AIM OF THE TASK. From the line that contains "R5: 150k (JACK, VCC) -> none" to the end of the records below, copy every line exactly. Both the first and last of these lines count.

SUPPLIED DATA.
Start of Block

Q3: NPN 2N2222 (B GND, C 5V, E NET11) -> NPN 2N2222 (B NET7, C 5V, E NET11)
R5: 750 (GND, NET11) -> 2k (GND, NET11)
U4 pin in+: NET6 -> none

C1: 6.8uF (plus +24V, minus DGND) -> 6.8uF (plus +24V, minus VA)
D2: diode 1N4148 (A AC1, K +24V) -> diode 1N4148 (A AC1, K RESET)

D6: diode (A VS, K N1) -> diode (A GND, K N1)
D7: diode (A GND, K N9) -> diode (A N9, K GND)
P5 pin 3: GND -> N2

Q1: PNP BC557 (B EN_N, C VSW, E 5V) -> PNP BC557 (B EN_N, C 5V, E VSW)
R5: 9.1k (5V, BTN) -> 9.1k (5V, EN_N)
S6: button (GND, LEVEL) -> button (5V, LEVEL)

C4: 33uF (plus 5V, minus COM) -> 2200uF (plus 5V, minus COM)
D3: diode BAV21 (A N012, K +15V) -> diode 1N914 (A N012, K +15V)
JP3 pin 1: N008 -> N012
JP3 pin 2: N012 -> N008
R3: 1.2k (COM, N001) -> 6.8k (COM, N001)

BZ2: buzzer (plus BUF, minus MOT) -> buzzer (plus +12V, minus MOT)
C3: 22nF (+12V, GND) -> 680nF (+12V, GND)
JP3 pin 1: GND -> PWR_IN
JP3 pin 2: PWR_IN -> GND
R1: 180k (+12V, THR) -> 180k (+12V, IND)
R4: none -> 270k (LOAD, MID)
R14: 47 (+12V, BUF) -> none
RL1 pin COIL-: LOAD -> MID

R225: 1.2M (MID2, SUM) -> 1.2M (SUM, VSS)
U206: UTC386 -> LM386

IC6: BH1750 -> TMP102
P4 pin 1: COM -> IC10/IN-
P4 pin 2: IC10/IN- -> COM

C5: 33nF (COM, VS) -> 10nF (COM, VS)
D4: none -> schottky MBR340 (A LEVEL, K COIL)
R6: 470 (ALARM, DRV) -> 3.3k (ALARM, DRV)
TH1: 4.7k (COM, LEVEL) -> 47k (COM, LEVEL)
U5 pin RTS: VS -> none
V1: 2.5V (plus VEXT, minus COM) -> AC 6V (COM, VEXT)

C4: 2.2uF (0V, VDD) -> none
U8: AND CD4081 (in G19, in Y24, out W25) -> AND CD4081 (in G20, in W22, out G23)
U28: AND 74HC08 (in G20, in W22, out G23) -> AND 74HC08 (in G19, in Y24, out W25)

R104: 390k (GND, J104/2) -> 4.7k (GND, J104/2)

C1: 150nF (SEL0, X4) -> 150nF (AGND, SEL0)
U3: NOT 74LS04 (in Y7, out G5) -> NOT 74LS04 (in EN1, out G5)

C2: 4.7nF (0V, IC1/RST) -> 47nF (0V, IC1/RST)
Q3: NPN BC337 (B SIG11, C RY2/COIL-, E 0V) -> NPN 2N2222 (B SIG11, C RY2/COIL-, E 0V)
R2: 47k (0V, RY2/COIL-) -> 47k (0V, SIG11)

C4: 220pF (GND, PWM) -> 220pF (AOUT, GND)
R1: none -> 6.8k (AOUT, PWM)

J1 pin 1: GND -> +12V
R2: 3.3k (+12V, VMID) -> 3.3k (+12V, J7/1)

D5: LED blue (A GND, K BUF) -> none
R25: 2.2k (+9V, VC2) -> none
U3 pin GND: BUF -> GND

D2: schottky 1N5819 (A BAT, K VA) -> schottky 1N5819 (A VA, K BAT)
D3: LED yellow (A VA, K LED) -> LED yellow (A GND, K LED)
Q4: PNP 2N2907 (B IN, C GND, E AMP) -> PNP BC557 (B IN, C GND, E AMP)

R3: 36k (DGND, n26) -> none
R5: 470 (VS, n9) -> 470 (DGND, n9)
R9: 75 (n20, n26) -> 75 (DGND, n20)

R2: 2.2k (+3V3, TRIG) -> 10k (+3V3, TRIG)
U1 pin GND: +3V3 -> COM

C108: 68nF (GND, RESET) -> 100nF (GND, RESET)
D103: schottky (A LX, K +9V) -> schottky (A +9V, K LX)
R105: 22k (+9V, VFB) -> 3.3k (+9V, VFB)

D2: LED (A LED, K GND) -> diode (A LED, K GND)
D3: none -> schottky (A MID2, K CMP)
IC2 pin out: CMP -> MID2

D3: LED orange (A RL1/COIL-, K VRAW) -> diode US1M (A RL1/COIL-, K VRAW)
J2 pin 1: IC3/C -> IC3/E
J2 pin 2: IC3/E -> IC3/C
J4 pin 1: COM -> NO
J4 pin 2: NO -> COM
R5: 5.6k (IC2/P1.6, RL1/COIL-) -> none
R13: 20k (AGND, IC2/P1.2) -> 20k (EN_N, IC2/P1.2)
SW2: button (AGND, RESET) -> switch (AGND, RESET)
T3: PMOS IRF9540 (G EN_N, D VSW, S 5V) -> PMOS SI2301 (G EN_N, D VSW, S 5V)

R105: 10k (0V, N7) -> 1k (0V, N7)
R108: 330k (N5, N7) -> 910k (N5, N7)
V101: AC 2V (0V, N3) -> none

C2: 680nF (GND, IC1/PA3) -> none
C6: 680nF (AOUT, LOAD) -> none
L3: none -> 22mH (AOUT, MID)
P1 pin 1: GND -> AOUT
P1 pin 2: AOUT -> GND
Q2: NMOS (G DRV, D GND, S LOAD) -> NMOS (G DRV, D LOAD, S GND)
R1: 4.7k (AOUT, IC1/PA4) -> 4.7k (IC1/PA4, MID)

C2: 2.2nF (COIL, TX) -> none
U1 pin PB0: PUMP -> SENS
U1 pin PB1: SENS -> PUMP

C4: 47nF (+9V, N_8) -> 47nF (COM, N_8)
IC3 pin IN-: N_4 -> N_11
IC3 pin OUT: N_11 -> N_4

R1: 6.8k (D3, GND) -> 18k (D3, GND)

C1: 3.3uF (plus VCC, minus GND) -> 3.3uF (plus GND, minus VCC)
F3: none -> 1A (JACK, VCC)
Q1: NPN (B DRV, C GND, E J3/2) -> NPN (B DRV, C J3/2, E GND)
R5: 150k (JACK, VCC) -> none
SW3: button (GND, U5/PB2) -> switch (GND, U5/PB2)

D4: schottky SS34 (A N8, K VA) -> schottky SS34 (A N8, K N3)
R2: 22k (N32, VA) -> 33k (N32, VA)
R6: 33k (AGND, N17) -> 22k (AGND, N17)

End of Block

RESULT OF THE TASK.
R5: 150k (JACK, VCC) -> none
SW3: button (GND, U5/PB2) -> switch (GND, U5/PB2)

D4: schottky SS34 (A N8, K VA) -> schottky SS34 (A N8, K N3)
R2: 22k (N32, VA) -> 33k (N32, VA)
R6: 33k (AGND, N17) -> 22k (AGND, N17)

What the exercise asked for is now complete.